Print the listing below only from the line that has "(343, 114) = (205, 231): white" through the line that has "(438, 118) = (617, 429): green", exactly, and drop any picture.
───── The records
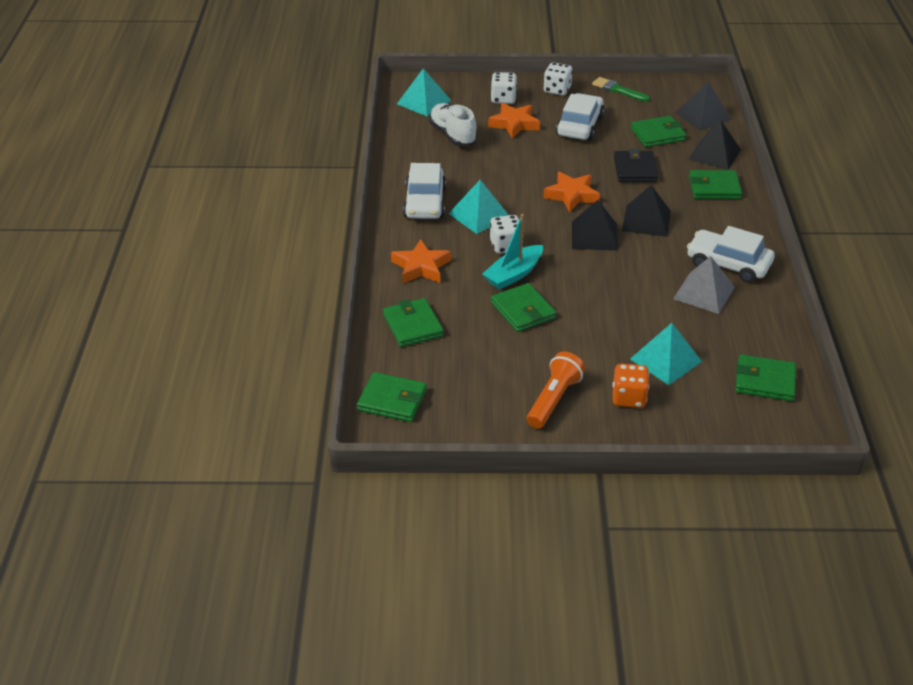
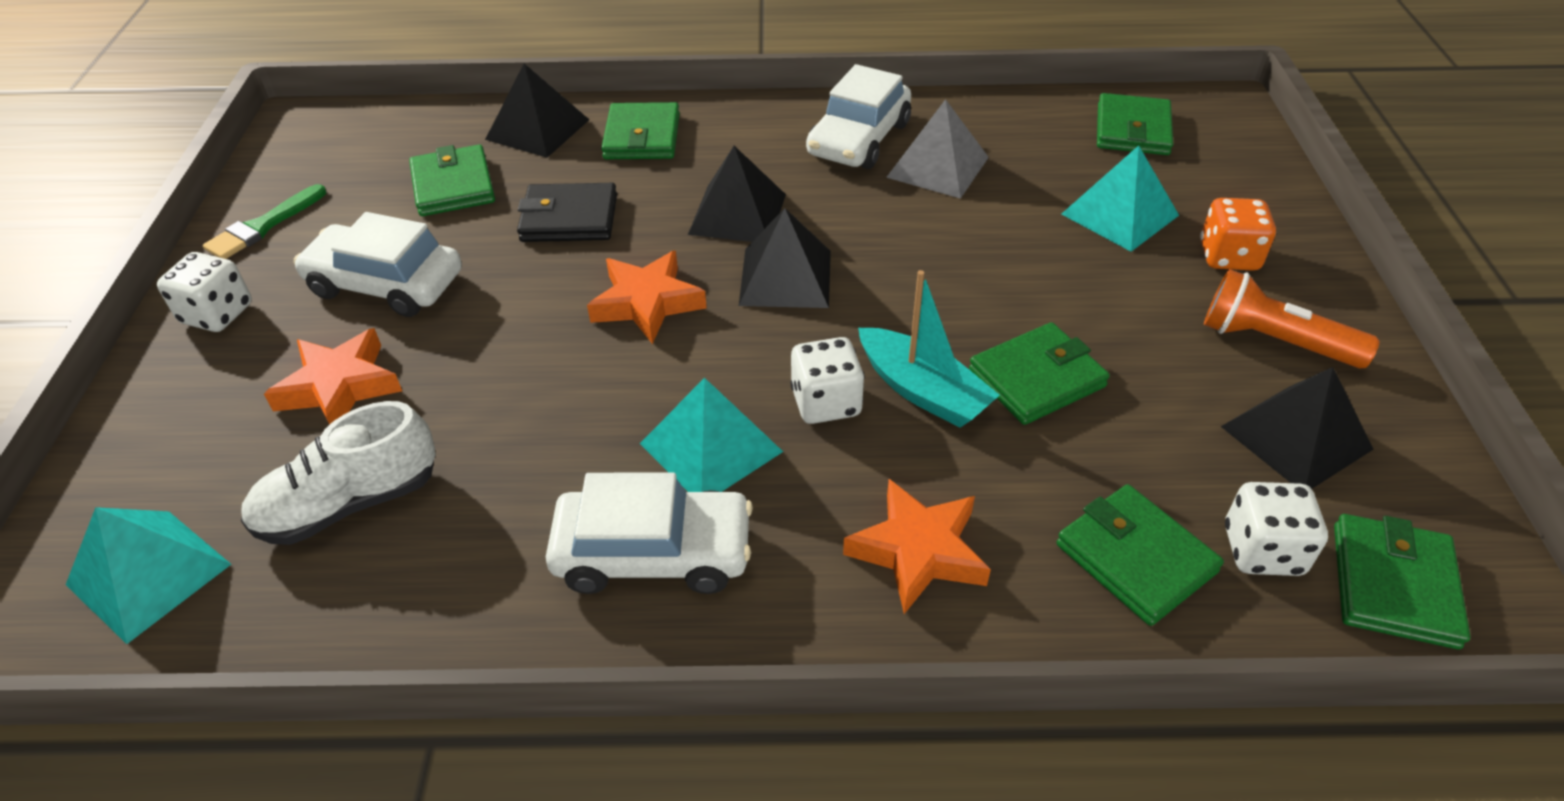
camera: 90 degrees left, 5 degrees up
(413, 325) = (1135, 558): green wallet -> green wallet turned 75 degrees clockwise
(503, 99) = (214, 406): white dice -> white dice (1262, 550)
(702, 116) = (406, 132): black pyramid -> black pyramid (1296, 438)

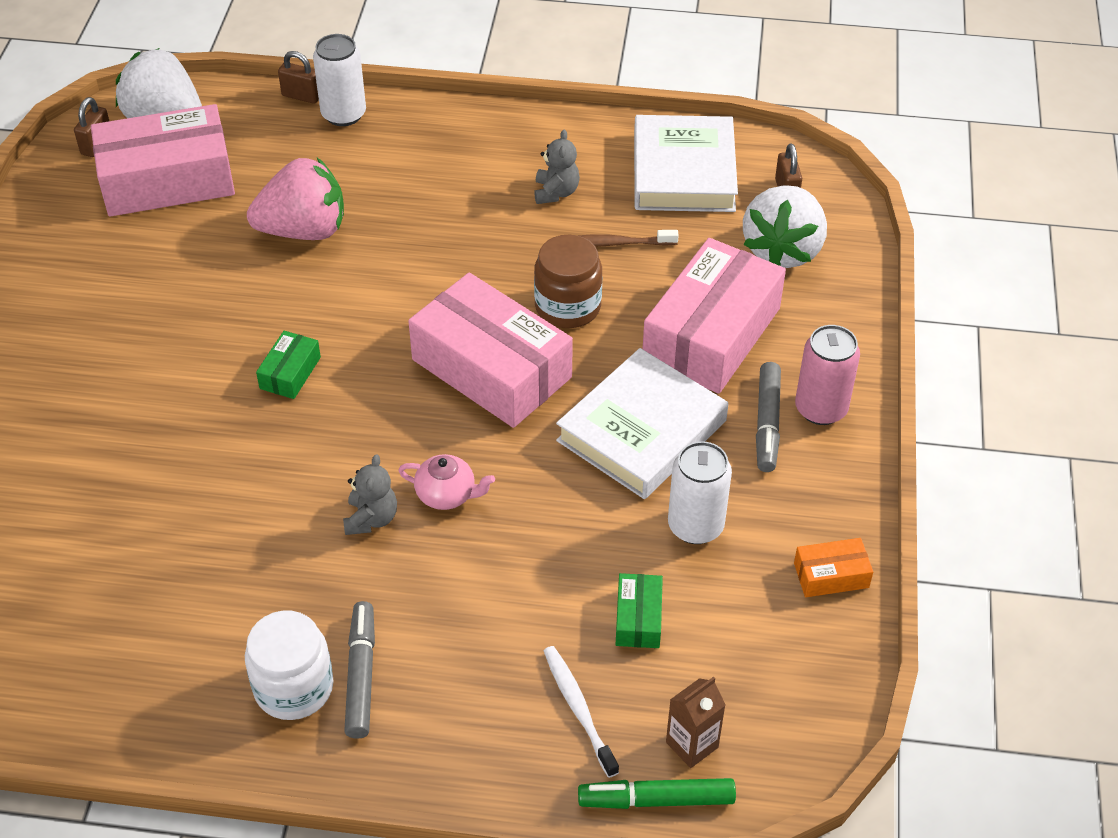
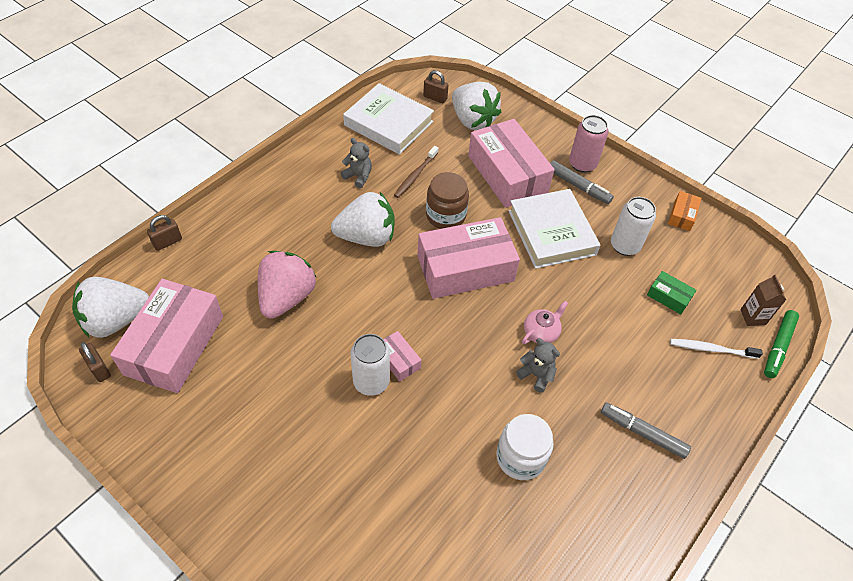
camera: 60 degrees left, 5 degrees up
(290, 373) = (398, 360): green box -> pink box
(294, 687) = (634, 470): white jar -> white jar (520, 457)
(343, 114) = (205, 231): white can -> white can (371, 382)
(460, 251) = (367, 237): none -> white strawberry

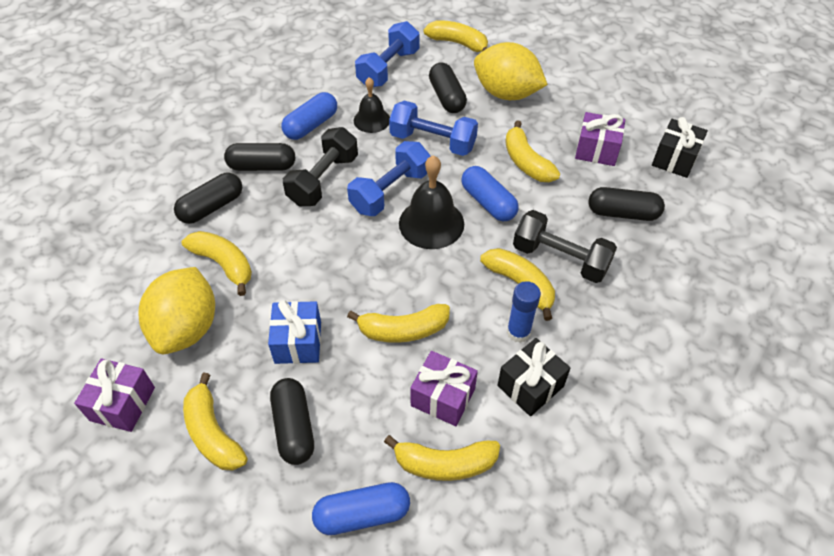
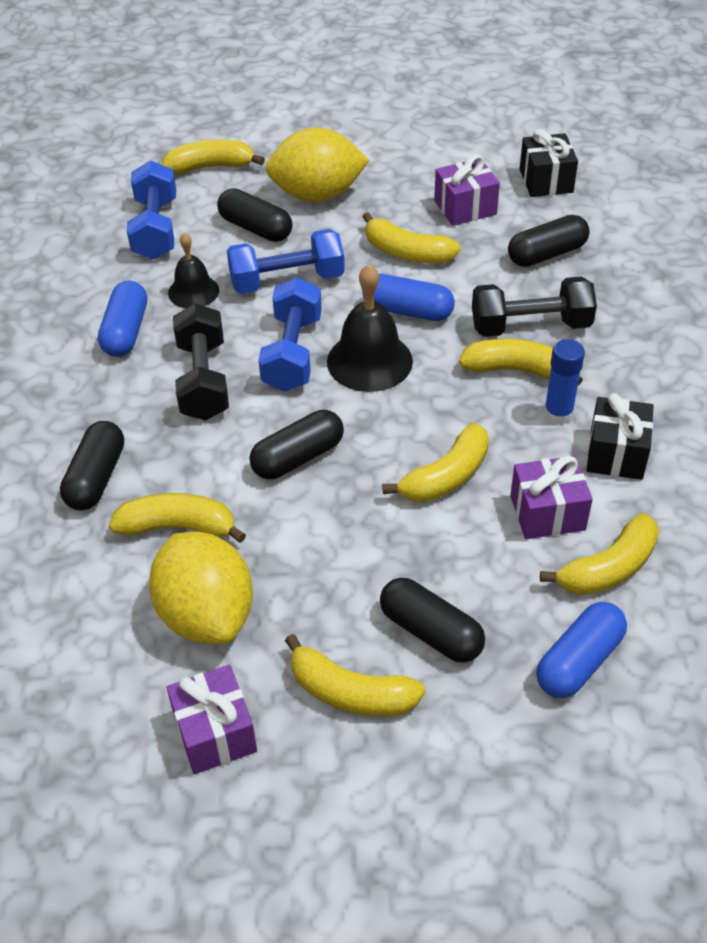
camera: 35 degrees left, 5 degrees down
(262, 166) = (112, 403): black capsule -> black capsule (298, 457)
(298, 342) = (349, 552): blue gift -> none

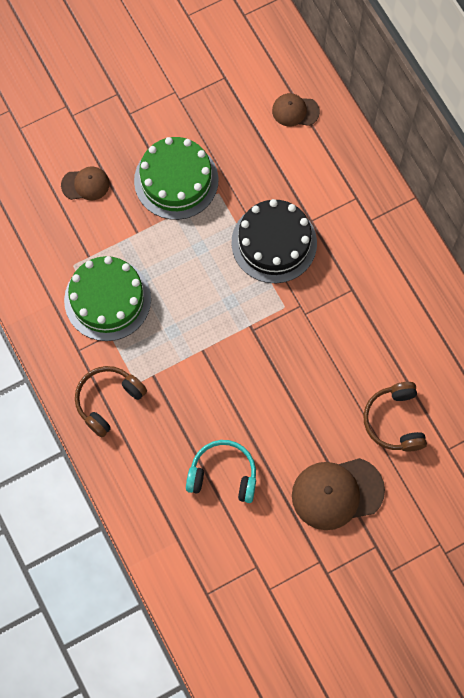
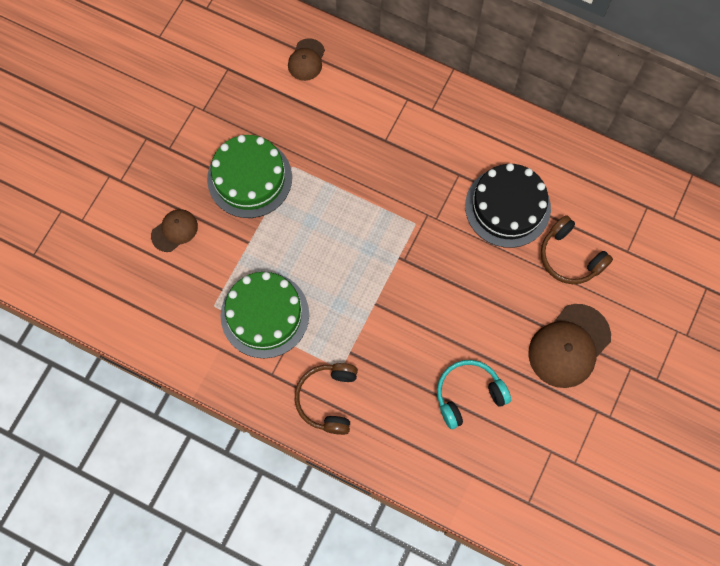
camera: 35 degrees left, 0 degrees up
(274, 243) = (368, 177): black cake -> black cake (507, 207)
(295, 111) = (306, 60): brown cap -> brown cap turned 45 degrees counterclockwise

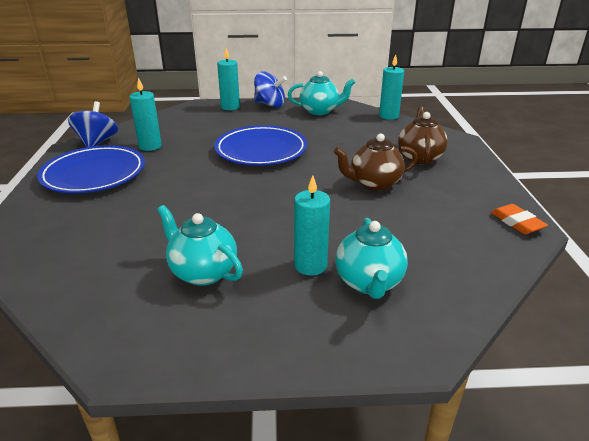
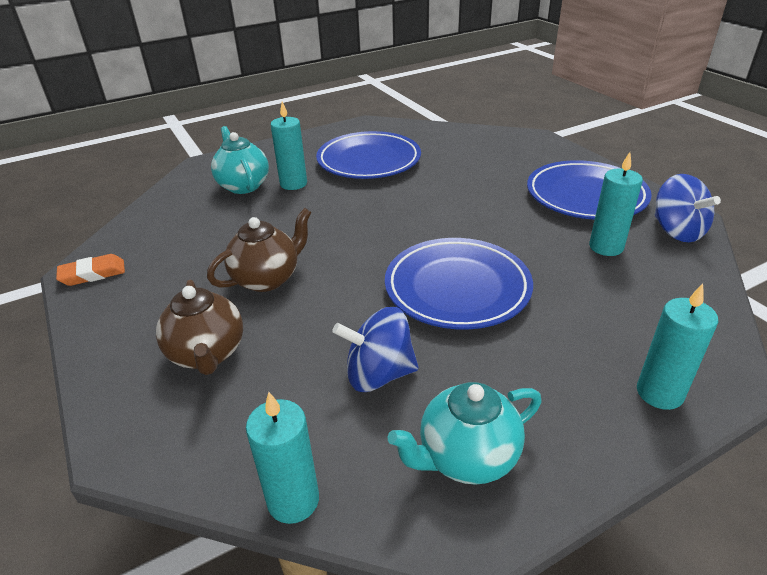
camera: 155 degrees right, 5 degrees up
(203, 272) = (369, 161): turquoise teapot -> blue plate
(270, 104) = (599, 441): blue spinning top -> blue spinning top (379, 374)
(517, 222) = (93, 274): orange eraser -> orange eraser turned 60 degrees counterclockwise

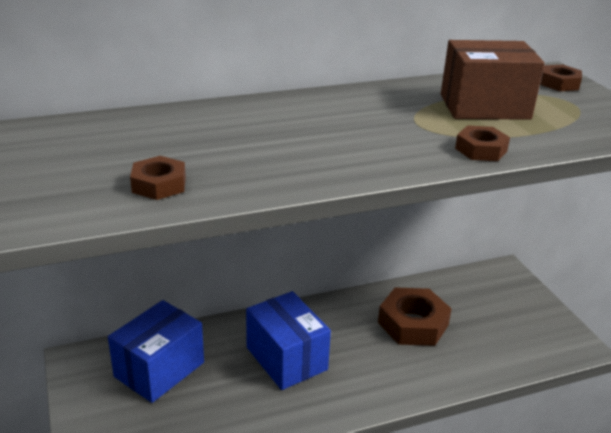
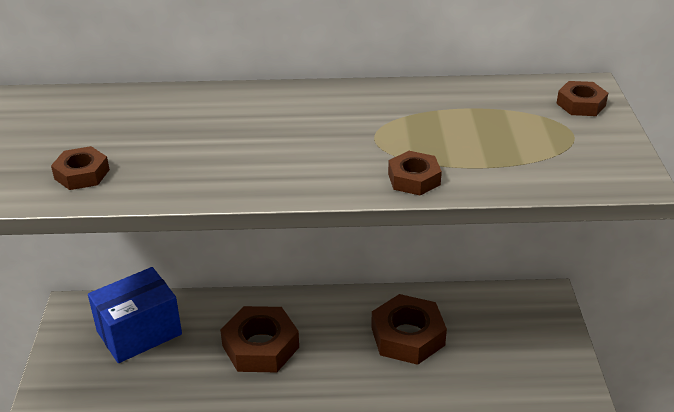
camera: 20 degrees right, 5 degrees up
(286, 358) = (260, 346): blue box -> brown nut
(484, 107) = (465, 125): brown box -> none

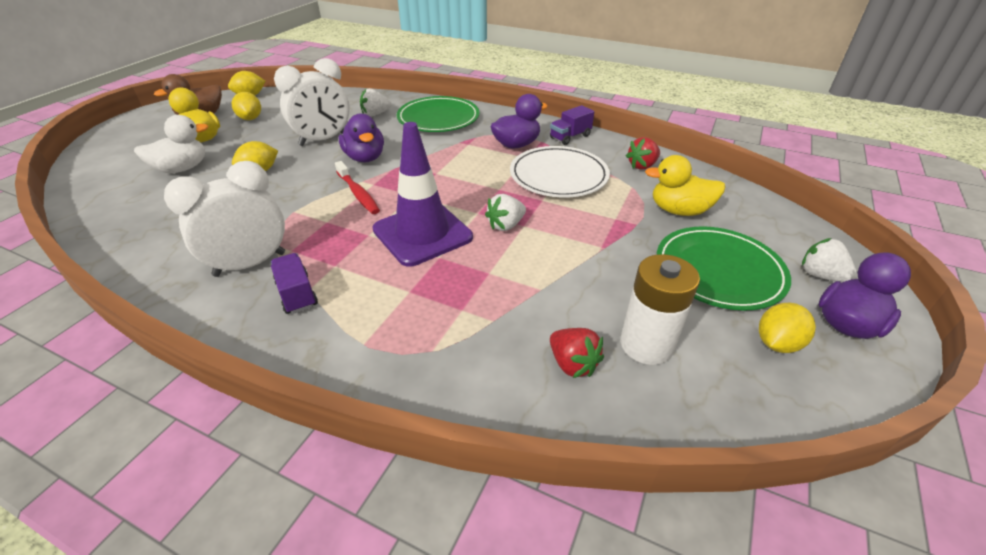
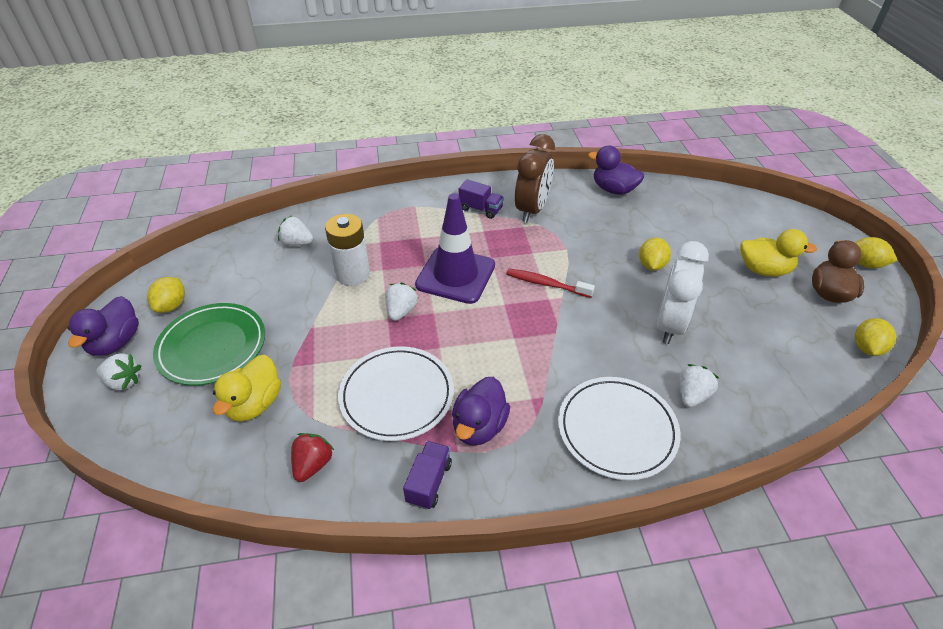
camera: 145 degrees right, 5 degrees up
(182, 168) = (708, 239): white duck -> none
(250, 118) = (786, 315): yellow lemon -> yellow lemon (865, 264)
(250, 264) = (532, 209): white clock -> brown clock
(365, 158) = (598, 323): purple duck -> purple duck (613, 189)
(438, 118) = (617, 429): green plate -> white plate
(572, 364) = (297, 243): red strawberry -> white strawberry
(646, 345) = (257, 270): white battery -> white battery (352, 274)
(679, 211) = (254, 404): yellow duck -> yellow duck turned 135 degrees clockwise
──────────
## Exercise response
(343, 114) = (205, 231): white can -> white can (371, 382)
(460, 251) = (367, 237): none -> white strawberry

camera: 35 degrees left, 5 degrees down
(262, 166) = (112, 403): black capsule -> black capsule (298, 457)
(298, 342) = (349, 552): blue gift -> none

camera: 35 degrees left, 0 degrees up
(274, 243) = (368, 177): black cake -> black cake (507, 207)
(295, 111) = (306, 60): brown cap -> brown cap turned 45 degrees counterclockwise

camera: 155 degrees right, 5 degrees up
(203, 272) = (369, 161): turquoise teapot -> blue plate
(270, 104) = (599, 441): blue spinning top -> blue spinning top (379, 374)
(517, 222) = (93, 274): orange eraser -> orange eraser turned 60 degrees counterclockwise

camera: 20 degrees right, 5 degrees up
(286, 358) = (260, 346): blue box -> brown nut
(484, 107) = (465, 125): brown box -> none

camera: 145 degrees right, 5 degrees up
(182, 168) = (708, 239): white duck -> none
(250, 118) = (786, 315): yellow lemon -> yellow lemon (865, 264)
(250, 264) = (532, 209): white clock -> brown clock
(365, 158) = (598, 323): purple duck -> purple duck (613, 189)
(438, 118) = (617, 429): green plate -> white plate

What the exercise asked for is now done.